**Activity**
Word for word, restate the lines of the data from the first through the one containing "R203: 4.3k (NET3, NET11)", and nothing else.

**The data**
..............................

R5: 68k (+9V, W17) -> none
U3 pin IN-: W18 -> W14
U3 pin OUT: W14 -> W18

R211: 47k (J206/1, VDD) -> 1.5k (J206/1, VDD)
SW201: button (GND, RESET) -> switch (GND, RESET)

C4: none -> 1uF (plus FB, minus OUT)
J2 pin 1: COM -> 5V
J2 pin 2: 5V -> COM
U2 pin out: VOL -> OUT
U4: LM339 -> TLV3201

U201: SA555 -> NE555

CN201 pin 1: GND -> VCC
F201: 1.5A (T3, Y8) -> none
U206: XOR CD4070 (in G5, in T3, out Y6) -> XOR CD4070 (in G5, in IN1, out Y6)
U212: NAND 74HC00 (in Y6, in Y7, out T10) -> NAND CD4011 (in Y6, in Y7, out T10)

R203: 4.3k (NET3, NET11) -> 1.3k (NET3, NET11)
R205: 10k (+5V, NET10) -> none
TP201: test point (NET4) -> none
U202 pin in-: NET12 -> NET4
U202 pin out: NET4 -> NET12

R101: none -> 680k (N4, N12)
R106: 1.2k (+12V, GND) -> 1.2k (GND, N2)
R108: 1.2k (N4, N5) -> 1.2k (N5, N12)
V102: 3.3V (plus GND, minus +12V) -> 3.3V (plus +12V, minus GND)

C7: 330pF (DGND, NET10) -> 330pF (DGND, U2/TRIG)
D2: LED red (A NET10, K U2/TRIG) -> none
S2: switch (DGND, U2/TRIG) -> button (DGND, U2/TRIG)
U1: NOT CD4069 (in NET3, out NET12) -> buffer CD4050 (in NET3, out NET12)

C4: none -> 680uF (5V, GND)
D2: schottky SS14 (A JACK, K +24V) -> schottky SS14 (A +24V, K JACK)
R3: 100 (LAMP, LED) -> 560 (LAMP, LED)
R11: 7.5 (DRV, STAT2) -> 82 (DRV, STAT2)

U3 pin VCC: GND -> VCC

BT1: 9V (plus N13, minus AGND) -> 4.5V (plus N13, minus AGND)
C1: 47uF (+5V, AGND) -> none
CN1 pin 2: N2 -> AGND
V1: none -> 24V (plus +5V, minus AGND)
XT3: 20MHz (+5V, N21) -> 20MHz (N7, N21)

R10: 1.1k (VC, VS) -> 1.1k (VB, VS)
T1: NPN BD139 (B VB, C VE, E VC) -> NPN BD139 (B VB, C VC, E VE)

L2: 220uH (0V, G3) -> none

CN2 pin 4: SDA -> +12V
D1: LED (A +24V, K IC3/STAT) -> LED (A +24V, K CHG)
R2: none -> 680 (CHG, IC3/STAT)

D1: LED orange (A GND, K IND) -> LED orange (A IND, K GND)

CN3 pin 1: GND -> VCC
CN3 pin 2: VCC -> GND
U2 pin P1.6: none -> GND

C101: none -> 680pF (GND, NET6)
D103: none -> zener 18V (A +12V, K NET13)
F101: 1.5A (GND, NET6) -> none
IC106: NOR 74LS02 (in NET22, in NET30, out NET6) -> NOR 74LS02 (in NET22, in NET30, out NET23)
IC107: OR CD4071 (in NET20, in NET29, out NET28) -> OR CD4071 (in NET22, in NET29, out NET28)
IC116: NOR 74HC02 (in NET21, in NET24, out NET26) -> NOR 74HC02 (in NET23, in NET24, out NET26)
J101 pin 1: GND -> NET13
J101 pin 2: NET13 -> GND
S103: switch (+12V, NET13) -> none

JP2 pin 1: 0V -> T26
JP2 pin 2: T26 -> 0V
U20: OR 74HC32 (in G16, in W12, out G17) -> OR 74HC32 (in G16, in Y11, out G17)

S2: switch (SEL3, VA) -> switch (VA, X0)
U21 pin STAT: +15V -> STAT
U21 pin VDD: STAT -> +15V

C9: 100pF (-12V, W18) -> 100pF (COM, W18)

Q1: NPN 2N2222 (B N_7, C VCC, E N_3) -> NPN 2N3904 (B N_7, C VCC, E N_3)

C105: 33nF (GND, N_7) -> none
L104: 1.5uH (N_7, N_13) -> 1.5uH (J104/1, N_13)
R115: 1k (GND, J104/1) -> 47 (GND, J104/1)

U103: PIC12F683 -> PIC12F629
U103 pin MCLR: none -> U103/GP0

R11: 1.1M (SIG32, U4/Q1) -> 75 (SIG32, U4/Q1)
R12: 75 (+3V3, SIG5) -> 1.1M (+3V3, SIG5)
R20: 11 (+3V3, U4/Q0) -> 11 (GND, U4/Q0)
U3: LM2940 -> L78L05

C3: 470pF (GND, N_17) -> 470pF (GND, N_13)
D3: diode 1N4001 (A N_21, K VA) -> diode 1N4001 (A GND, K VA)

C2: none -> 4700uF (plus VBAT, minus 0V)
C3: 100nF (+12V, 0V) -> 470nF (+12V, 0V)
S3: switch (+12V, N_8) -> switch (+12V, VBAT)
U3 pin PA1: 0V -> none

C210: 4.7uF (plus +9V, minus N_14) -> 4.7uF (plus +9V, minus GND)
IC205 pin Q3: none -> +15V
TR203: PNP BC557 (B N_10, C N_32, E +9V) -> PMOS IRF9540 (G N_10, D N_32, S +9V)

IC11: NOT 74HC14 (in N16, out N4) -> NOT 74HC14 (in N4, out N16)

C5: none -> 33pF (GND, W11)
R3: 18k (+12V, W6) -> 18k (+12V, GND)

..............................

**Your solution**
R5: 68k (+9V, W17) -> none
U3 pin IN-: W18 -> W14
U3 pin OUT: W14 -> W18

R211: 47k (J206/1, VDD) -> 1.5k (J206/1, VDD)
SW201: button (GND, RESET) -> switch (GND, RESET)

C4: none -> 1uF (plus FB, minus OUT)
J2 pin 1: COM -> 5V
J2 pin 2: 5V -> COM
U2 pin out: VOL -> OUT
U4: LM339 -> TLV3201

U201: SA555 -> NE555

CN201 pin 1: GND -> VCC
F201: 1.5A (T3, Y8) -> none
U206: XOR CD4070 (in G5, in T3, out Y6) -> XOR CD4070 (in G5, in IN1, out Y6)
U212: NAND 74HC00 (in Y6, in Y7, out T10) -> NAND CD4011 (in Y6, in Y7, out T10)

R203: 4.3k (NET3, NET11) -> 1.3k (NET3, NET11)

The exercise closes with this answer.